--- Problem to work on ---
The word "house" marks the lines to copy; find all of them in the entries below.

--- Given data ---
----------

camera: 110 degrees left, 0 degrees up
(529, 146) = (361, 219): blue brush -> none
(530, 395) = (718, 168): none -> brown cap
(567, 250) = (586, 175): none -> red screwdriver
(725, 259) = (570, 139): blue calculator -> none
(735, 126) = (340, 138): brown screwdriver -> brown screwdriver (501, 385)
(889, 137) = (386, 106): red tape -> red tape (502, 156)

----------

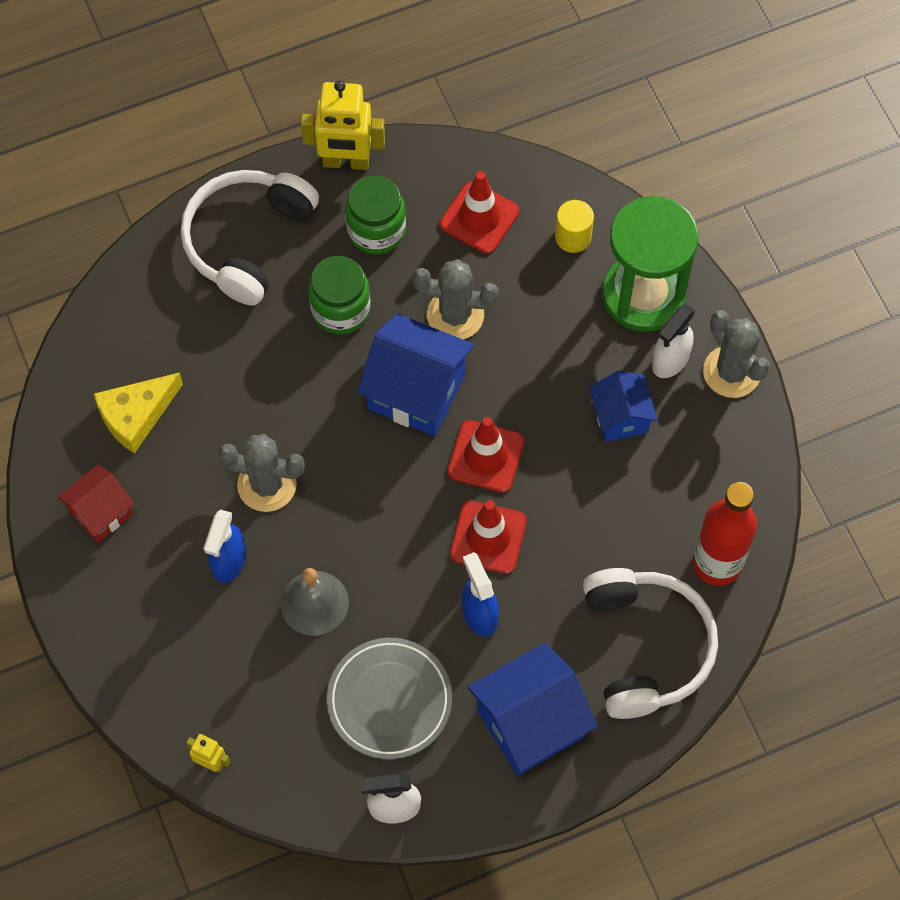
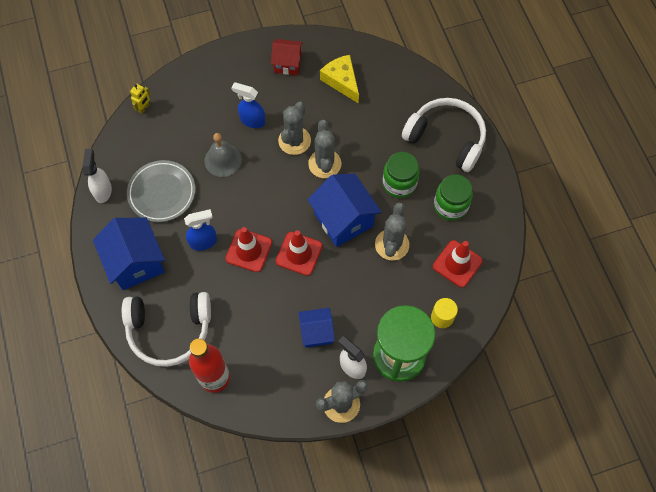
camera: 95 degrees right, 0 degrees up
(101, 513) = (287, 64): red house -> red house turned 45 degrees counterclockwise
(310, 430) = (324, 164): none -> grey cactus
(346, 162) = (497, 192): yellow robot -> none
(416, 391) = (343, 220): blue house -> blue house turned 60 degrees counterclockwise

----------

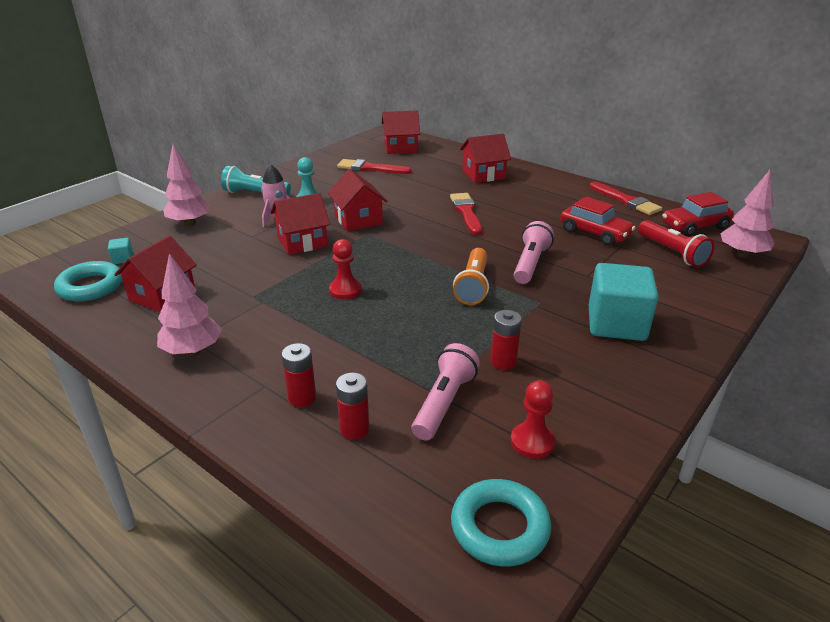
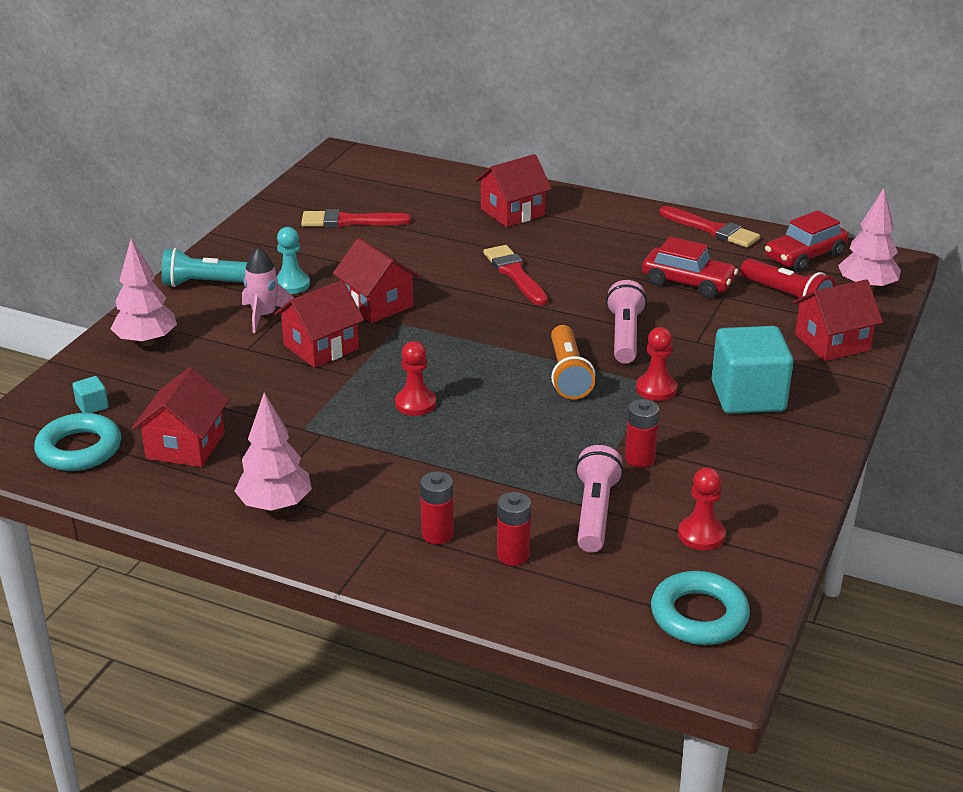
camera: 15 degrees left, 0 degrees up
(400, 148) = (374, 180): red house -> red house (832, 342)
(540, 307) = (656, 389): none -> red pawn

----------

--- Your solution ---
(101, 513) = (287, 64): red house -> red house turned 45 degrees counterclockwise
(416, 391) = (343, 220): blue house -> blue house turned 60 degrees counterclockwise
(400, 148) = (374, 180): red house -> red house (832, 342)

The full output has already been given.